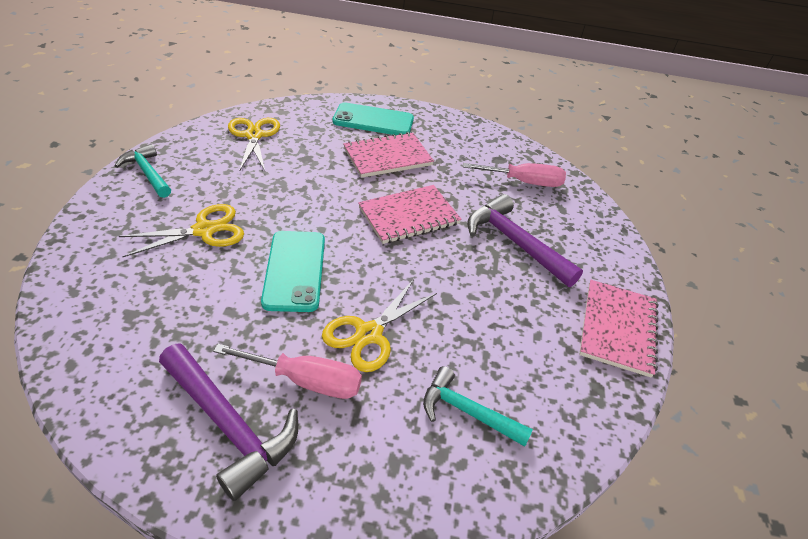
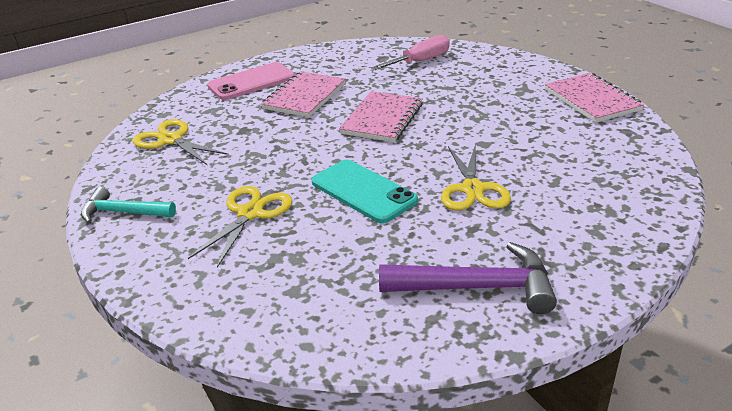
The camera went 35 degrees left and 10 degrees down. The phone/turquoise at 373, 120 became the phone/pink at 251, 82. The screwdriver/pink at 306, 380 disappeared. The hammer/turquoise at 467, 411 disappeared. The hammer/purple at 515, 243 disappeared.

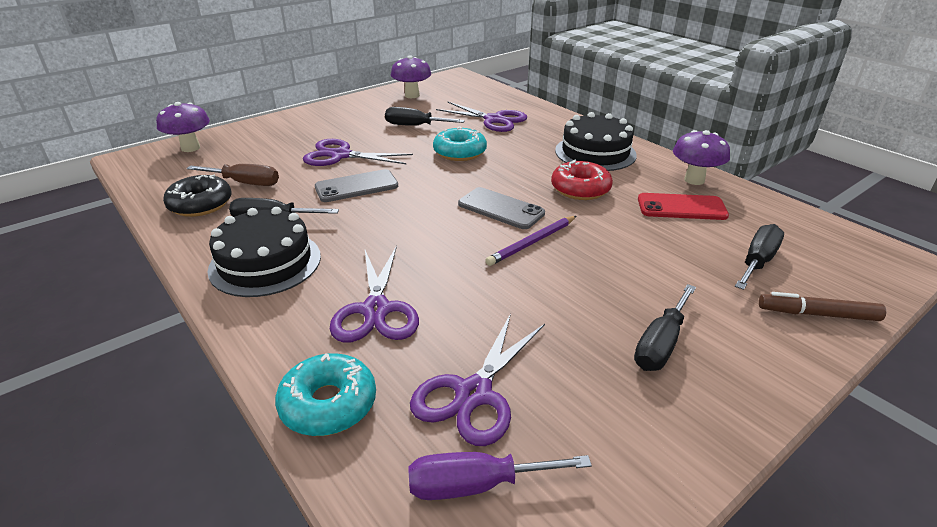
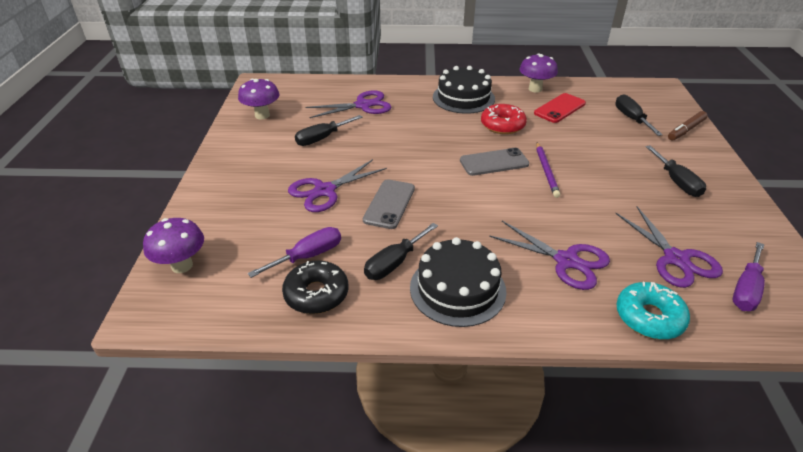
The camera went 50 degrees left and 5 degrees up. The screwdriver/brown at 245, 183 became the screwdriver/purple at 308, 256. The donut/turquoise at 460, 152 disappeared.

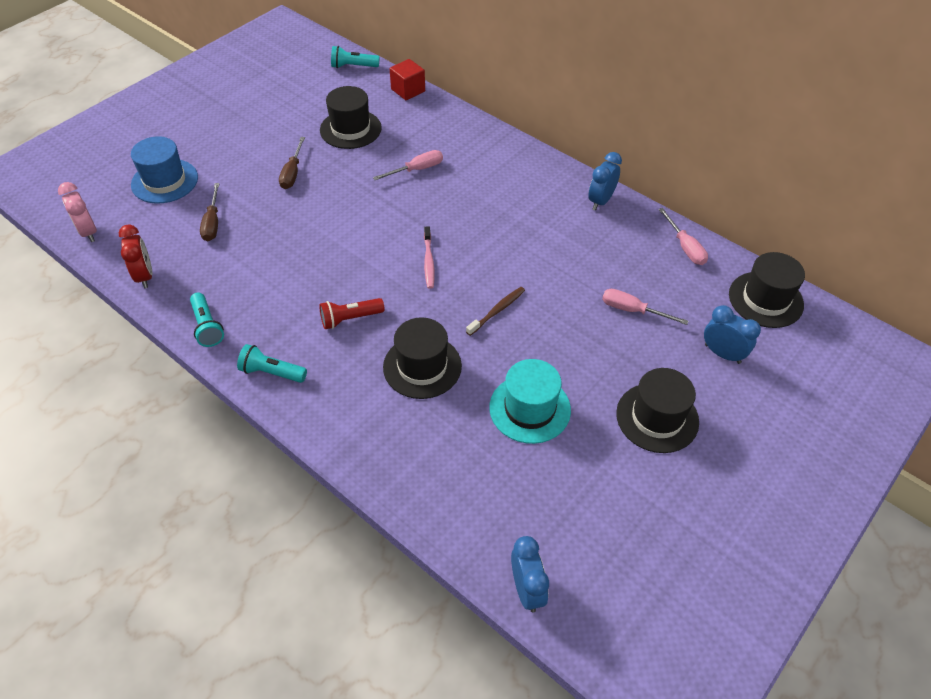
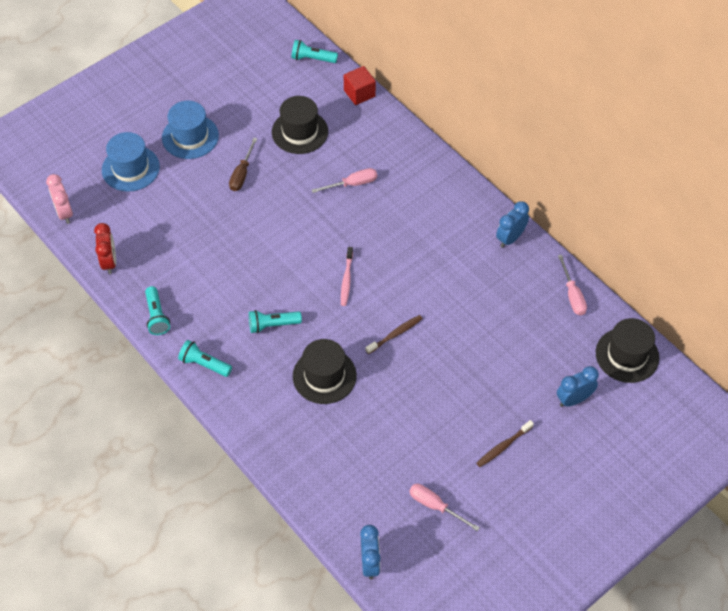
The camera went 10 degrees right and 5 degrees up. The hat/blue at 190, 137 appeared. The flashlight/red at 350, 319 became the flashlight/turquoise at 272, 325. The screwdriver/pink moved from 632, 310 to 435, 506. The hat/black at 657, 417 was replaced by the toothbrush/brown at 503, 446. The clock/blue at 722, 354 turned 75 degrees counterclockwise. The screwdriver/brown at 212, 223 disappeared. The hat/turquoise at 530, 408 disappeared.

**Task requirements**
Gather each line from the listing above that holds "pink".

**Response area**
The camera went 35 degrees left and 10 degrees down. The phone/turquoise at 373, 120 became the phone/pink at 251, 82. The screwdriver/pink at 306, 380 disappeared. The hammer/turquoise at 467, 411 disappeared. The hammer/purple at 515, 243 disappeared.
The camera went 10 degrees right and 5 degrees up. The hat/blue at 190, 137 appeared. The flashlight/red at 350, 319 became the flashlight/turquoise at 272, 325. The screwdriver/pink moved from 632, 310 to 435, 506. The hat/black at 657, 417 was replaced by the toothbrush/brown at 503, 446. The clock/blue at 722, 354 turned 75 degrees counterclockwise. The screwdriver/brown at 212, 223 disappeared. The hat/turquoise at 530, 408 disappeared.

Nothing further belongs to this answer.